#### Exercise data
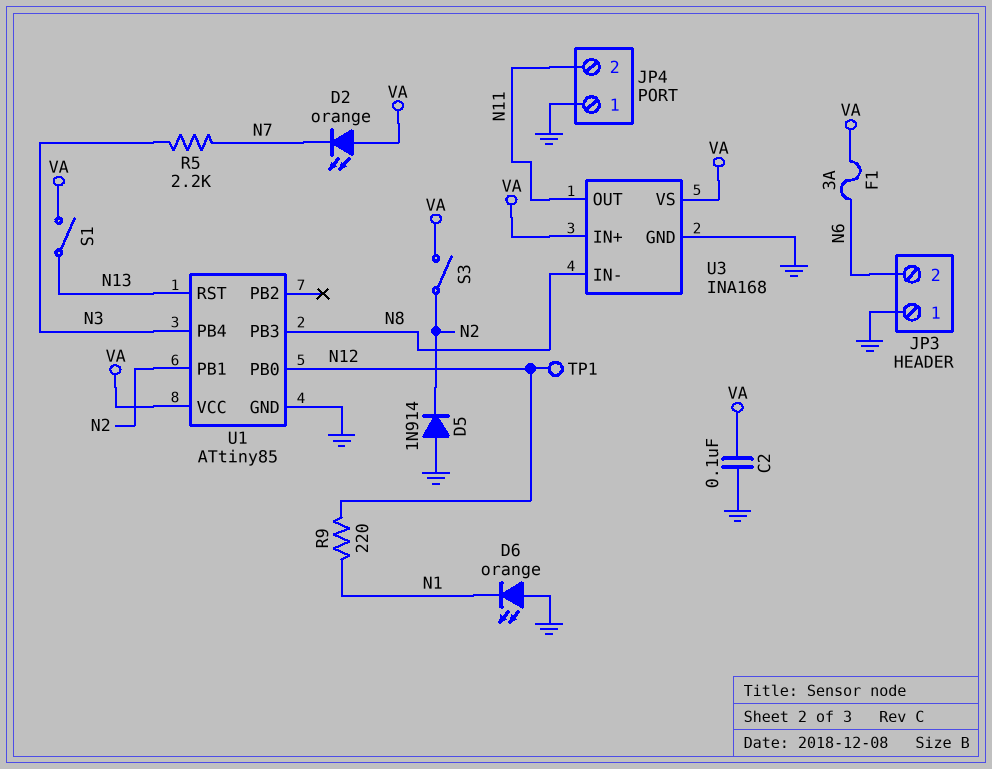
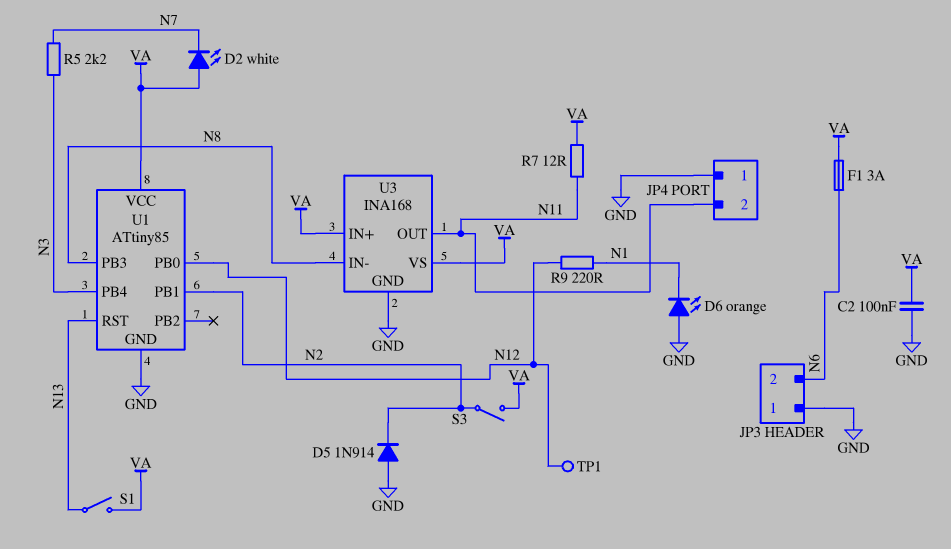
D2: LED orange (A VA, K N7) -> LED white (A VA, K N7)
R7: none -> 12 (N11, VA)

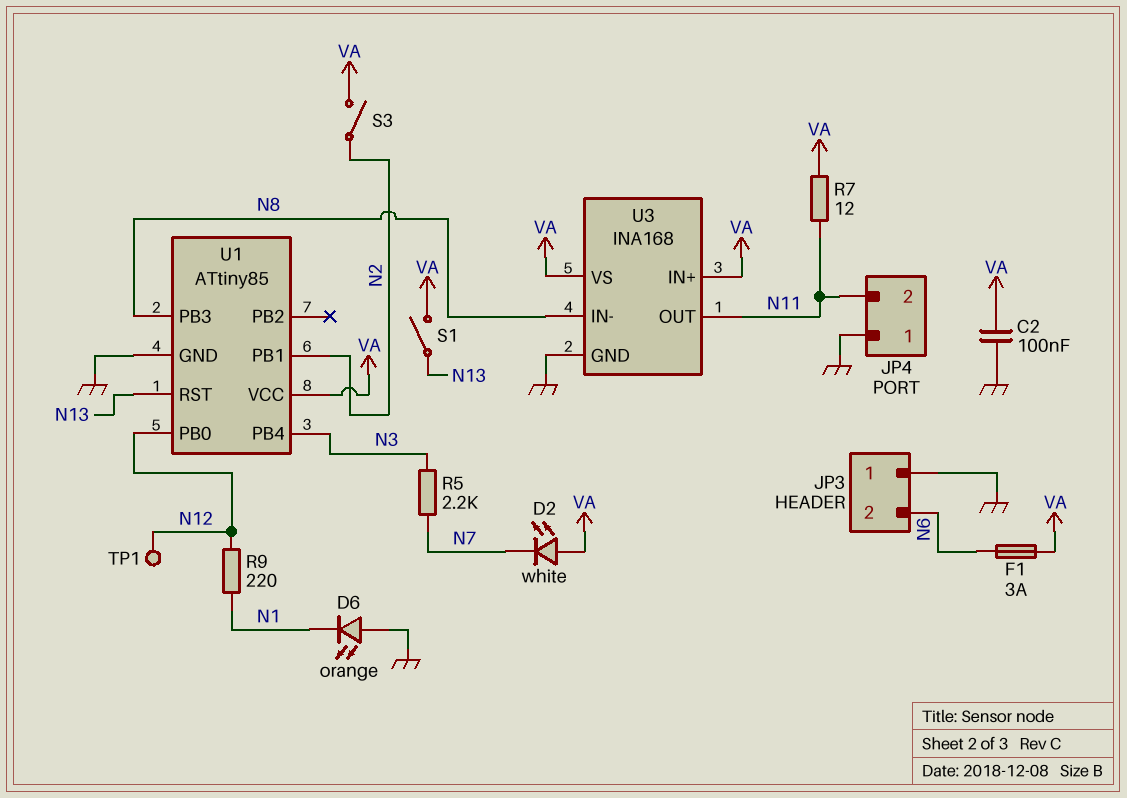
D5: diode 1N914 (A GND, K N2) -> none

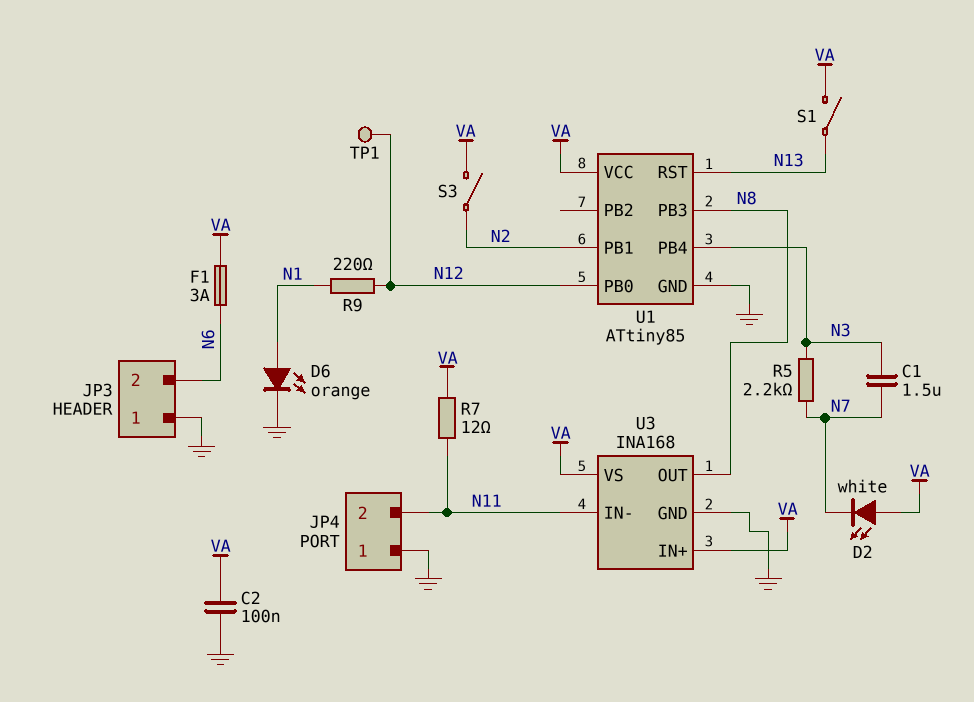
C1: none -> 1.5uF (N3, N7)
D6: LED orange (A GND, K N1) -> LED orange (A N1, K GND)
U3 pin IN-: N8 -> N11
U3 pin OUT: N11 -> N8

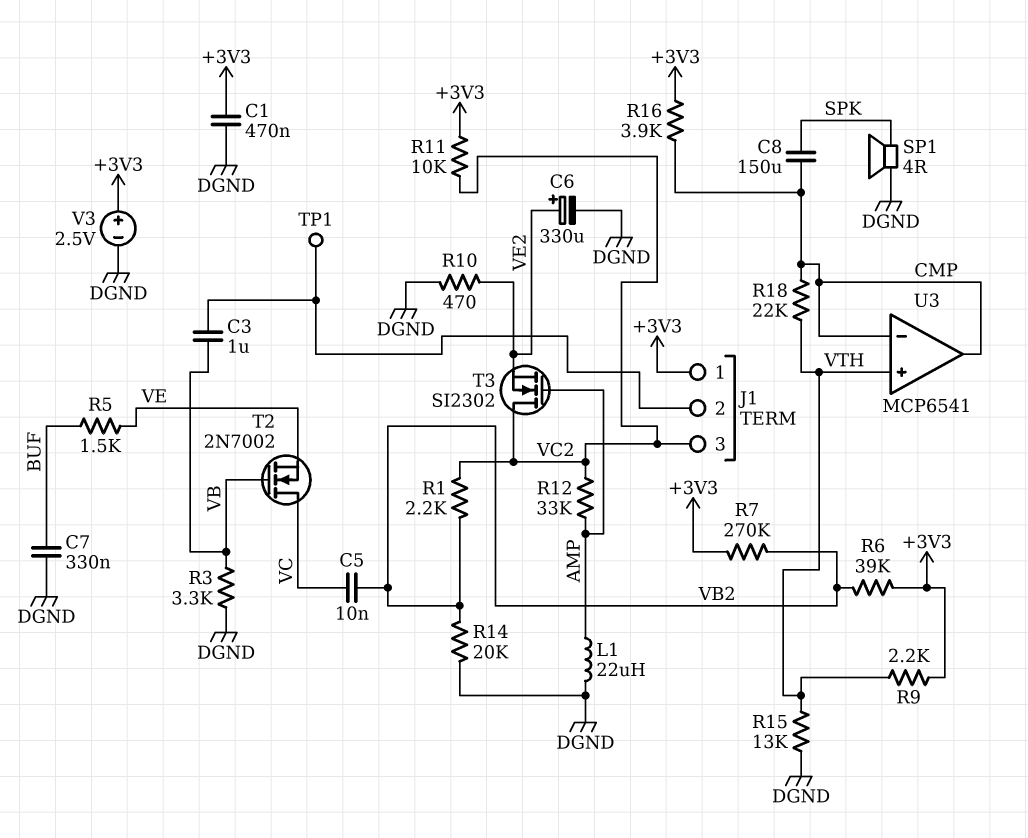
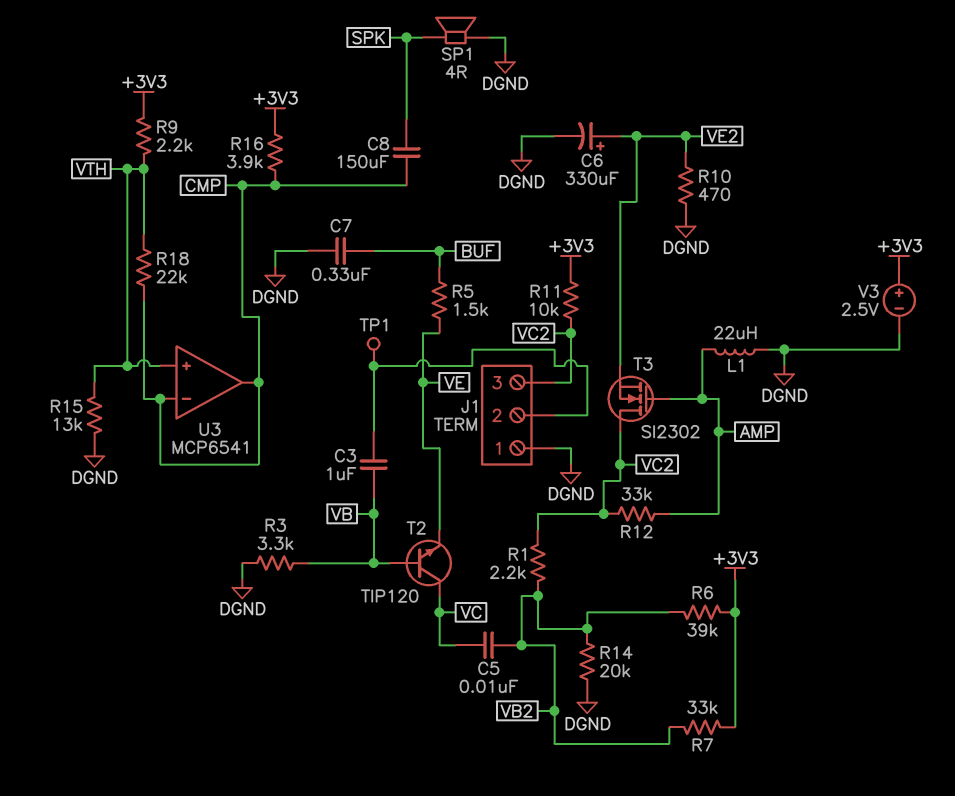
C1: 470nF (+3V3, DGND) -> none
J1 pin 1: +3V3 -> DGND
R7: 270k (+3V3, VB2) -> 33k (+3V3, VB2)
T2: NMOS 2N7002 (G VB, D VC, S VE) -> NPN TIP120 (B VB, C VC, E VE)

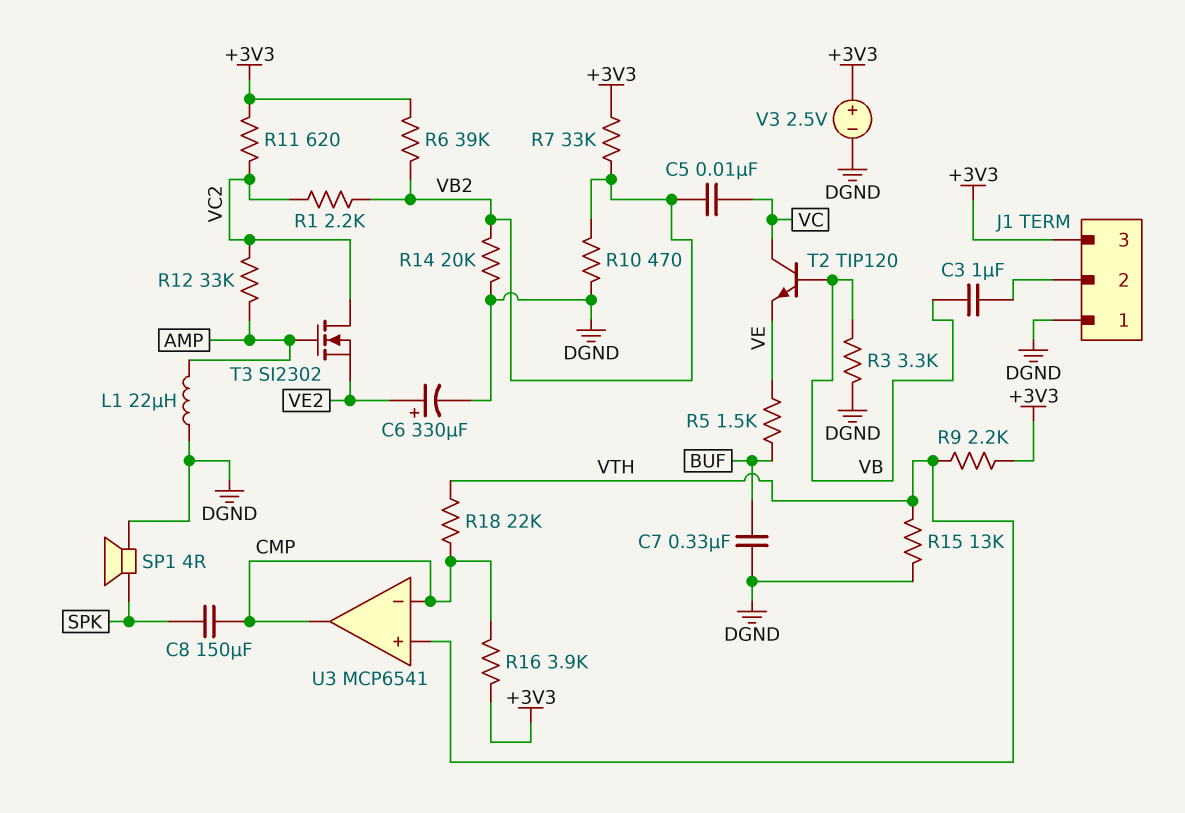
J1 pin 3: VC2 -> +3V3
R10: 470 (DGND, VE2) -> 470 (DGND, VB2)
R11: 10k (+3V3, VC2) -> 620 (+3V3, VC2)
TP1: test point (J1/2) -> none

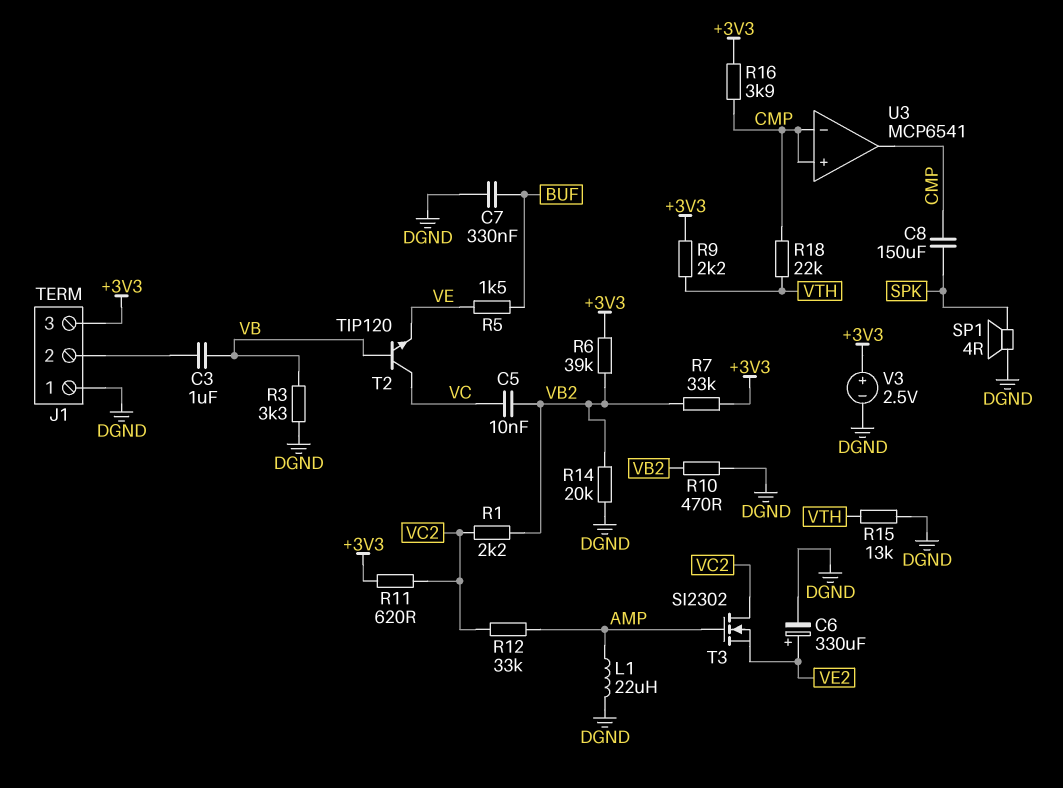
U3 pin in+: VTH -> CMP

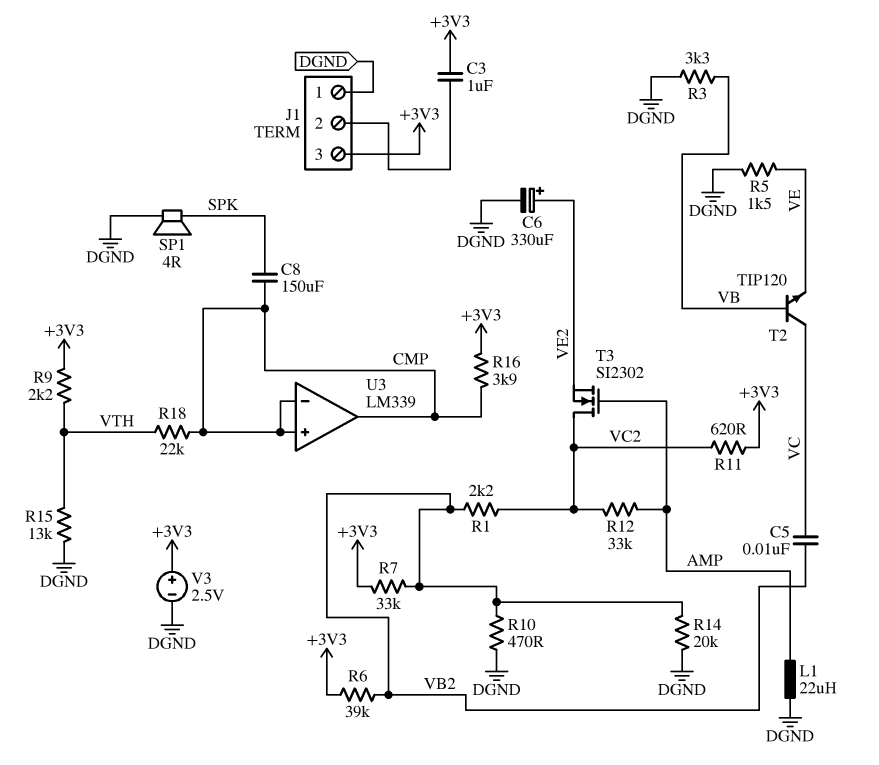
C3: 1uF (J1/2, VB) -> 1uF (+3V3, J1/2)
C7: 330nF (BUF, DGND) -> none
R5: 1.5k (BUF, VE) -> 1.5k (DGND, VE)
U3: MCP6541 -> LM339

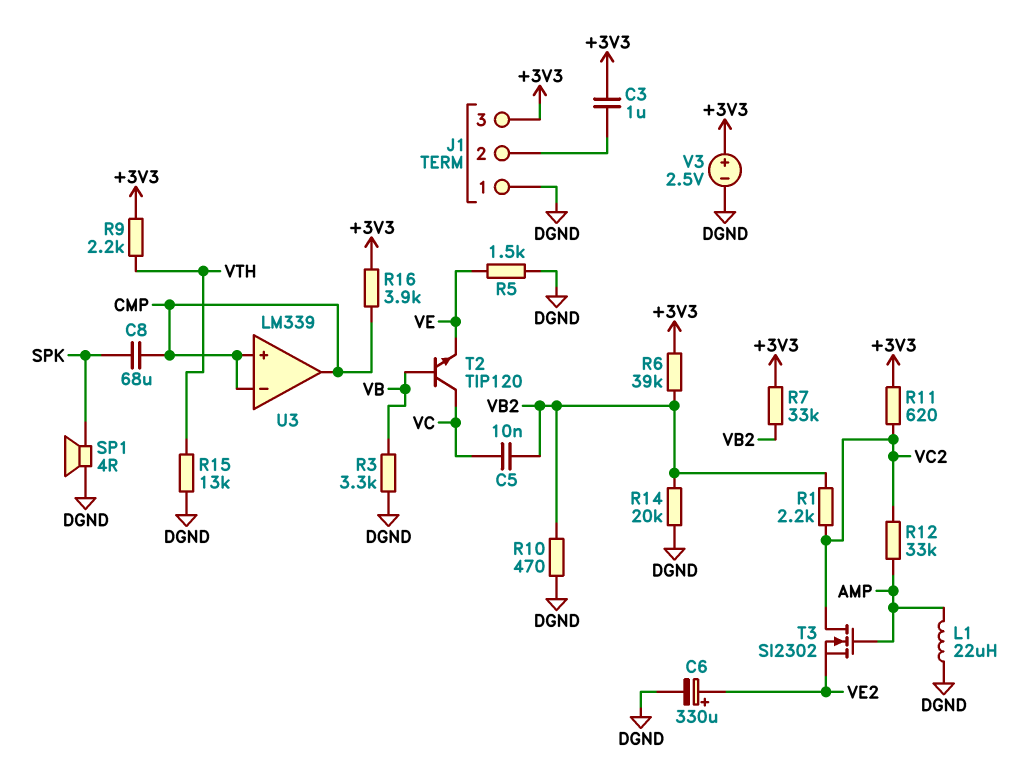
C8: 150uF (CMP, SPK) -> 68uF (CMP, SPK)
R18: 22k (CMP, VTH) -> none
########
▶ [Exercise goal] Every line above should be transcribed exactly, though no image should be carried over.

▶ [Response]
D2: LED orange (A VA, K N7) -> LED white (A VA, K N7)
R7: none -> 12 (N11, VA)

D5: diode 1N914 (A GND, K N2) -> none

C1: none -> 1.5uF (N3, N7)
D6: LED orange (A GND, K N1) -> LED orange (A N1, K GND)
U3 pin IN-: N8 -> N11
U3 pin OUT: N11 -> N8

C1: 470nF (+3V3, DGND) -> none
J1 pin 1: +3V3 -> DGND
R7: 270k (+3V3, VB2) -> 33k (+3V3, VB2)
T2: NMOS 2N7002 (G VB, D VC, S VE) -> NPN TIP120 (B VB, C VC, E VE)

J1 pin 3: VC2 -> +3V3
R10: 470 (DGND, VE2) -> 470 (DGND, VB2)
R11: 10k (+3V3, VC2) -> 620 (+3V3, VC2)
TP1: test point (J1/2) -> none

U3 pin in+: VTH -> CMP

C3: 1uF (J1/2, VB) -> 1uF (+3V3, J1/2)
C7: 330nF (BUF, DGND) -> none
R5: 1.5k (BUF, VE) -> 1.5k (DGND, VE)
U3: MCP6541 -> LM339

C8: 150uF (CMP, SPK) -> 68uF (CMP, SPK)
R18: 22k (CMP, VTH) -> none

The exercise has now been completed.